(Exercise requirements)
In how many lines of these records does the word "down" appear? Give the number by itself.

(Coordinate-based change listings)
==================================================
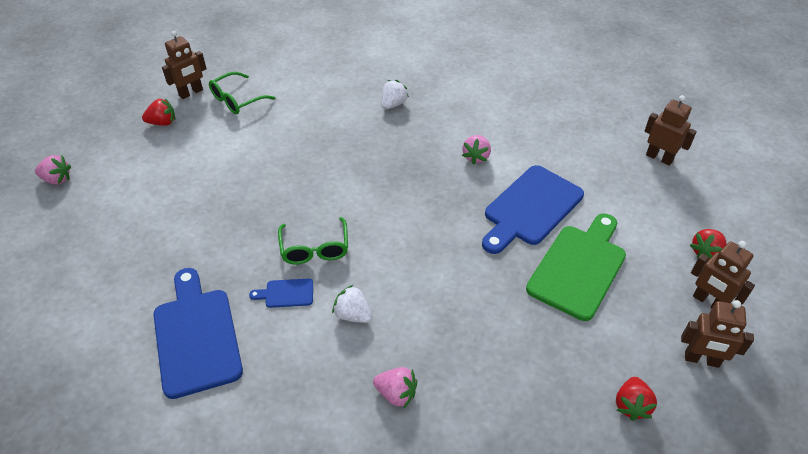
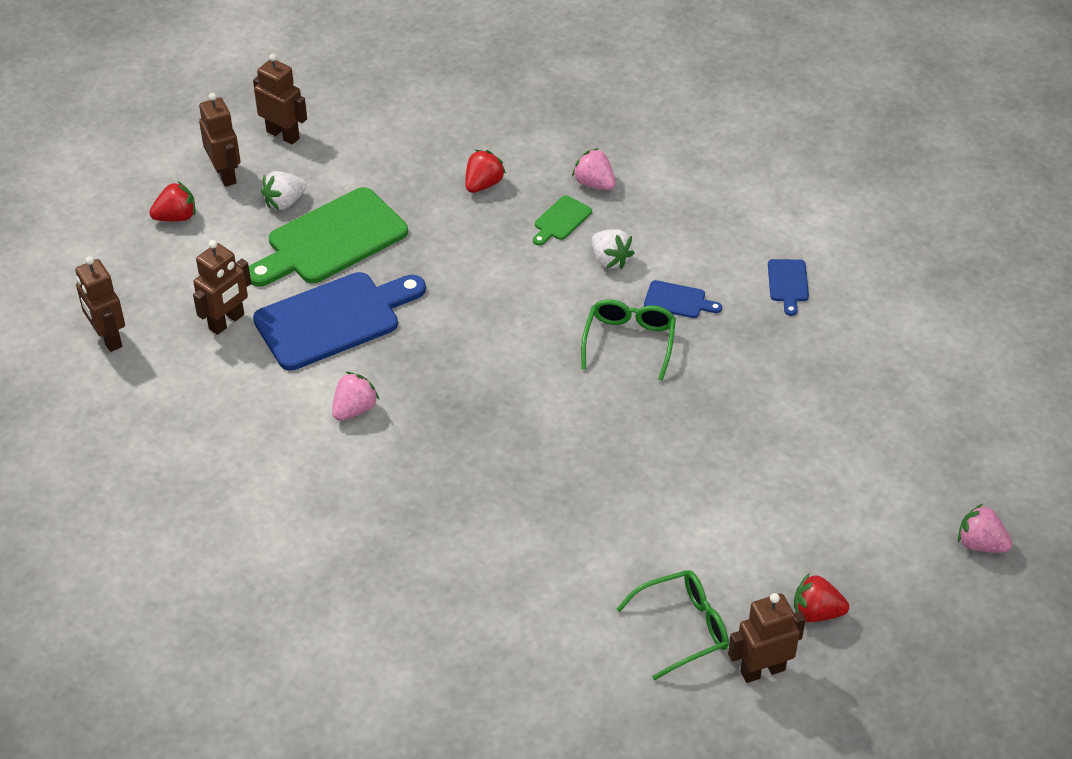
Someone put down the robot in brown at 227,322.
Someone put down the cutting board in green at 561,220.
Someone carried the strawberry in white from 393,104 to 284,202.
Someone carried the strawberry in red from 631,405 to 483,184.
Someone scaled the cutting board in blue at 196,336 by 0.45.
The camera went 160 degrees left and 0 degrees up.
==================================================
(Reply)
2